◆ **PROBLEM REQUIREMENTS**: Using the records below, filter for lines that contain the string "clockwise" and copy them out.

------ TASK MATERIAL ------

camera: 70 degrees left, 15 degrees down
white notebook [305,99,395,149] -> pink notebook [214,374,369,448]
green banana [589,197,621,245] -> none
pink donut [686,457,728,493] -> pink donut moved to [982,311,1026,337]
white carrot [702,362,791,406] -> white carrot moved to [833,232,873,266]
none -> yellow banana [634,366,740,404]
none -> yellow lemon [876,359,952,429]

------
------ TASK MATERIAL ------

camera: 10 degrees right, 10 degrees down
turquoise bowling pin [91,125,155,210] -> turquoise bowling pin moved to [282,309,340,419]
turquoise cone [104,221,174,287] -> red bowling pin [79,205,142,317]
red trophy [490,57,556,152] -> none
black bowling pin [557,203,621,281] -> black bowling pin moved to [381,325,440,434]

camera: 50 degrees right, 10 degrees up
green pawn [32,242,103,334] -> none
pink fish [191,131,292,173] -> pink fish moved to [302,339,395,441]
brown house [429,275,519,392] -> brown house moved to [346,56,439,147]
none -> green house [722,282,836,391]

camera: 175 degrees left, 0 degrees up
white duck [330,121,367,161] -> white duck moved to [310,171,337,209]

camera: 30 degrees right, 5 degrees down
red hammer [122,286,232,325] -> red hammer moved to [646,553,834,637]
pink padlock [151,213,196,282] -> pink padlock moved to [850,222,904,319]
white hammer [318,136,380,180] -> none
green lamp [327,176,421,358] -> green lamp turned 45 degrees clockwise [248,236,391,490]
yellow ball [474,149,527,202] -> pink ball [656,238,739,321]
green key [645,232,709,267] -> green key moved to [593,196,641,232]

------
------ TASK MATERIAL ------

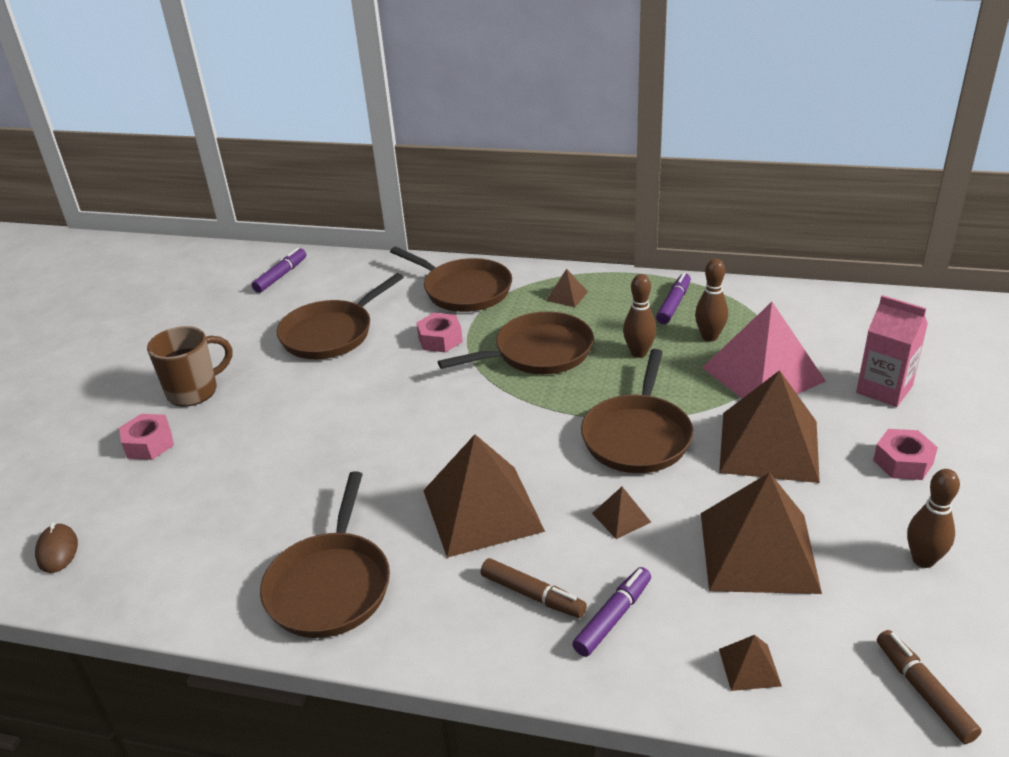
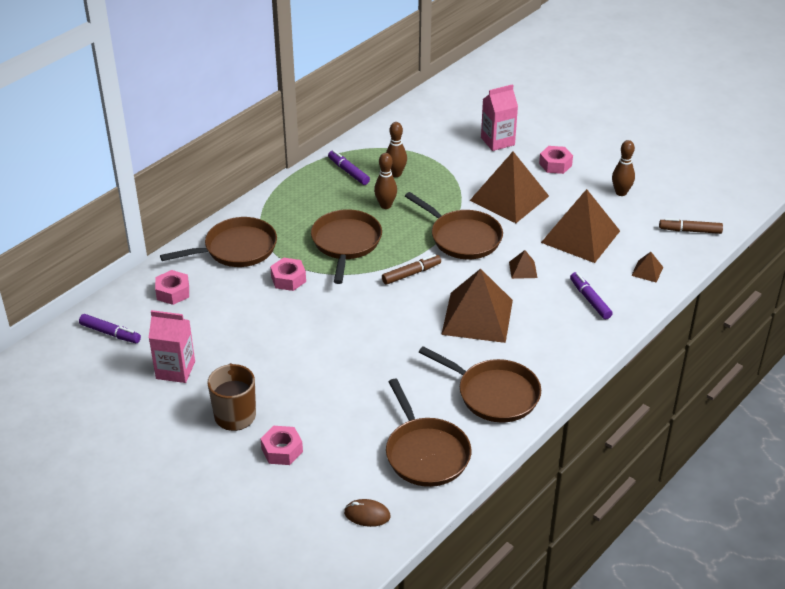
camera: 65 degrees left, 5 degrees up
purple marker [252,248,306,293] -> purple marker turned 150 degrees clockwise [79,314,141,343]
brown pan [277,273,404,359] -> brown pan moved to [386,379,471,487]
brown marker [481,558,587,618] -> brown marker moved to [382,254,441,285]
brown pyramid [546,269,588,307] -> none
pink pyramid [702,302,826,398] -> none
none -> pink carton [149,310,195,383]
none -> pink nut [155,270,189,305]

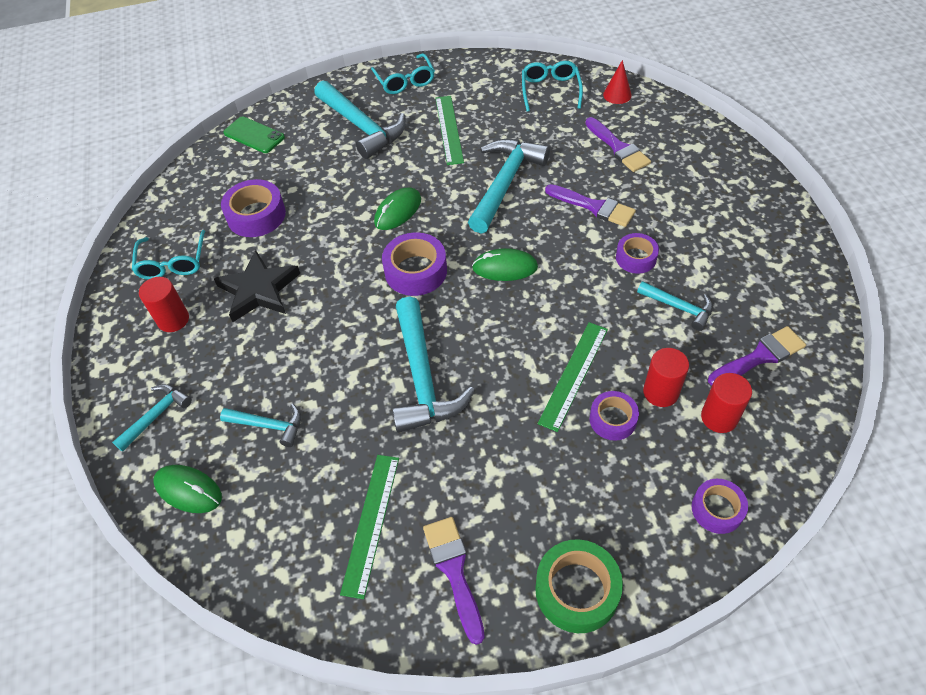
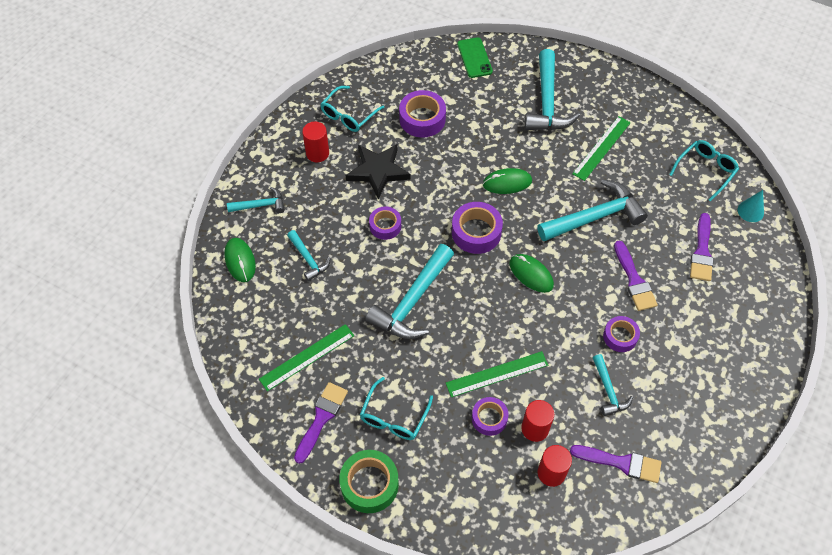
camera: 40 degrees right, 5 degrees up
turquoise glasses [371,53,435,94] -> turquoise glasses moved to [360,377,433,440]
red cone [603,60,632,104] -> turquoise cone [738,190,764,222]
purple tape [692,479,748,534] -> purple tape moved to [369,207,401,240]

------

◆ **TASK SOLUTION**:
green lamp [327,176,421,358] -> green lamp turned 45 degrees clockwise [248,236,391,490]
purple marker [252,248,306,293] -> purple marker turned 150 degrees clockwise [79,314,141,343]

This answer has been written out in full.